> **Dataset content**:
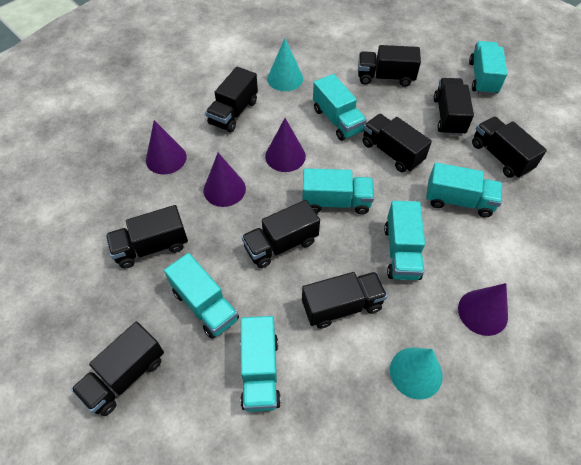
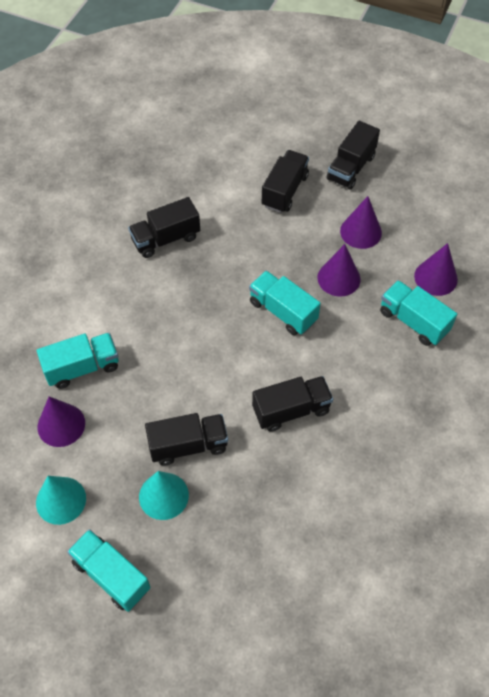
black truck: 9 -> 5
turquoise truck: 7 -> 4

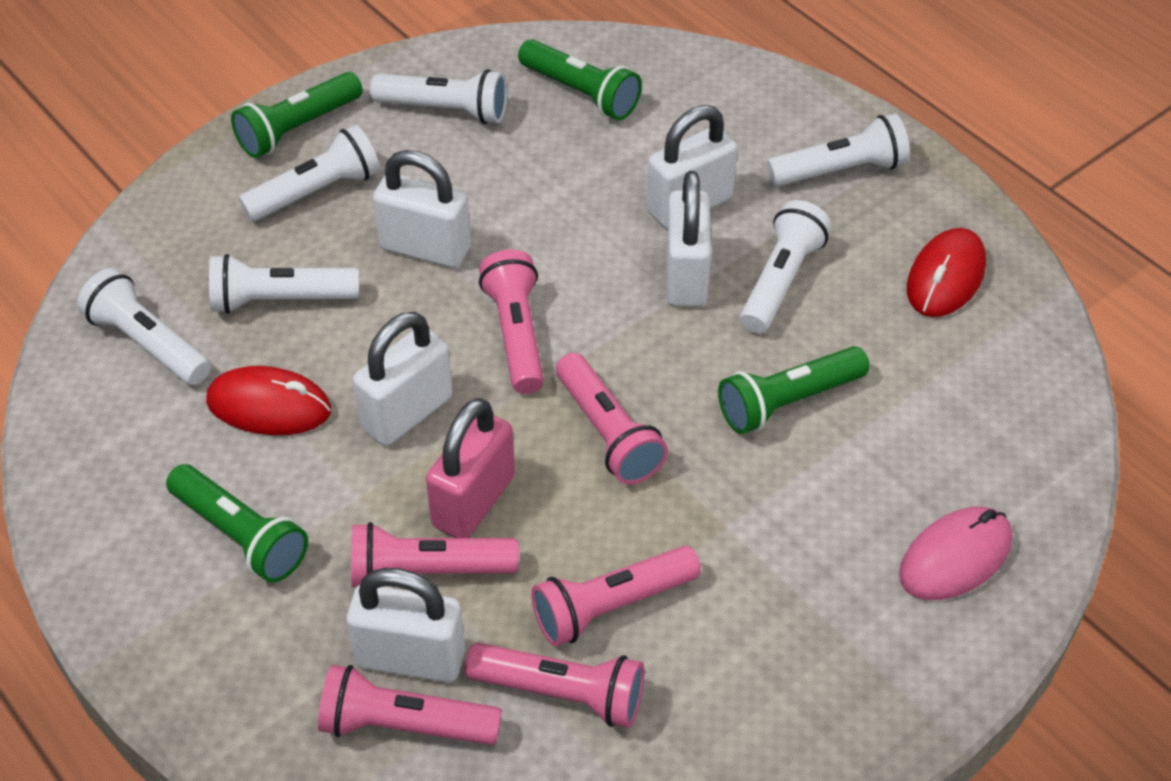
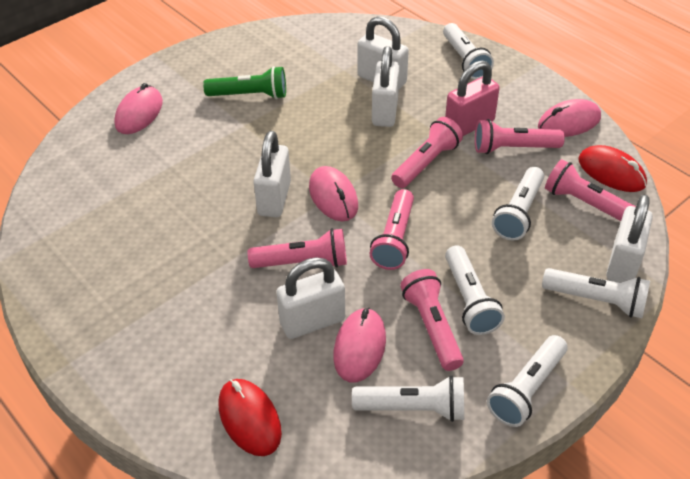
green flashlight: 4 -> 1
pink mouse: 1 -> 4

> **What this task involves**:
Everything in the material except the pictures should be restated word for word.

> **Task answer**:
black truck: 9 -> 5
turquoise truck: 7 -> 4

green flashlight: 4 -> 1
pink mouse: 1 -> 4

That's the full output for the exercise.